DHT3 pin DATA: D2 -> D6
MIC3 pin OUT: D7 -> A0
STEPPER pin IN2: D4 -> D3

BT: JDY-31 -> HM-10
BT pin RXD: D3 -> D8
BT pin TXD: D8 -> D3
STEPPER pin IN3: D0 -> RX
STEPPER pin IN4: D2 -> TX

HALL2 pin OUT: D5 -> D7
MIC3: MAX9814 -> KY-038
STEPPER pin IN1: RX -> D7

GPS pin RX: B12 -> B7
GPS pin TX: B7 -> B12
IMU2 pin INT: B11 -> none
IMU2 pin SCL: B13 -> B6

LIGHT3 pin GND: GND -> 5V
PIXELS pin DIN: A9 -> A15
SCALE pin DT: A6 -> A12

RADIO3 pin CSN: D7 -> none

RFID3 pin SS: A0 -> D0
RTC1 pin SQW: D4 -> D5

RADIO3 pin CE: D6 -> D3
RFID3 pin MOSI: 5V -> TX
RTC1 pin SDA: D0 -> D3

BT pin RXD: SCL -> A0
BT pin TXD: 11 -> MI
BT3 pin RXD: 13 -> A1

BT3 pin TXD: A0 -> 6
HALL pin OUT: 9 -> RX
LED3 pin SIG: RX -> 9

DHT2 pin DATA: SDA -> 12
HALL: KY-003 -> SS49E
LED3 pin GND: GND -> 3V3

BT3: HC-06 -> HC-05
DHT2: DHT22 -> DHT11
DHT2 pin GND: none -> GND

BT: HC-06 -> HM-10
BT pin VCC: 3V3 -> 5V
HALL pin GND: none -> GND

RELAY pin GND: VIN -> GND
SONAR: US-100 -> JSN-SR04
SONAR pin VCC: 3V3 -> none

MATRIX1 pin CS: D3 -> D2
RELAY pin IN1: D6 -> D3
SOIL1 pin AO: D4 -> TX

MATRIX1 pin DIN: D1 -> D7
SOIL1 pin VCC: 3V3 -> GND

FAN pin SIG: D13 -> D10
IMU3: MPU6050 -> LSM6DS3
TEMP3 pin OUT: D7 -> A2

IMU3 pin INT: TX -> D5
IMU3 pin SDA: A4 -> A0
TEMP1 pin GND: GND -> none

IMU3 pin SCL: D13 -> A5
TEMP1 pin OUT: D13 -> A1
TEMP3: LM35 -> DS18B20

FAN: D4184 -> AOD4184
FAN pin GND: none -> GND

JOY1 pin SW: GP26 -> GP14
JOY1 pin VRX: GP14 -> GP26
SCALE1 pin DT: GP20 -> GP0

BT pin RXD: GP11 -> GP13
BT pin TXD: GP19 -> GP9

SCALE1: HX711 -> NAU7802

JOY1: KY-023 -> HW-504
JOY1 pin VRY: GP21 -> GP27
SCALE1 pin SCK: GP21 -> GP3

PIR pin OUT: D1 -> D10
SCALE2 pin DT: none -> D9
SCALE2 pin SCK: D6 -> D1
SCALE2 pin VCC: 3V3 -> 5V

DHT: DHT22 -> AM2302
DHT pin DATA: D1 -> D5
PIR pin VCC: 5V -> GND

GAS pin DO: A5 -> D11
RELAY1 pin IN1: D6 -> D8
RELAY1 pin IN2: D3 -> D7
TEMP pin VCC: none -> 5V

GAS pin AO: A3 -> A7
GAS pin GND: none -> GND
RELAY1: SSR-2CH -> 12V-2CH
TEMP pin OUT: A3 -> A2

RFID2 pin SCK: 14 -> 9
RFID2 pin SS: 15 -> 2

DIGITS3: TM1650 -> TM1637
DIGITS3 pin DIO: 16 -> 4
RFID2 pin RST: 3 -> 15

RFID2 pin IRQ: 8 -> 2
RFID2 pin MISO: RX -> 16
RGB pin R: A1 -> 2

◆ Directions
Print exactly the lines between the line with "SCALE2 pin DT: none -> D9" and the final line of the records above, both included.

◆ Output of the exercise
SCALE2 pin DT: none -> D9
SCALE2 pin SCK: D6 -> D1
SCALE2 pin VCC: 3V3 -> 5V

DHT: DHT22 -> AM2302
DHT pin DATA: D1 -> D5
PIR pin VCC: 5V -> GND

GAS pin DO: A5 -> D11
RELAY1 pin IN1: D6 -> D8
RELAY1 pin IN2: D3 -> D7
TEMP pin VCC: none -> 5V

GAS pin AO: A3 -> A7
GAS pin GND: none -> GND
RELAY1: SSR-2CH -> 12V-2CH
TEMP pin OUT: A3 -> A2

RFID2 pin SCK: 14 -> 9
RFID2 pin SS: 15 -> 2

DIGITS3: TM1650 -> TM1637
DIGITS3 pin DIO: 16 -> 4
RFID2 pin RST: 3 -> 15

RFID2 pin IRQ: 8 -> 2
RFID2 pin MISO: RX -> 16
RGB pin R: A1 -> 2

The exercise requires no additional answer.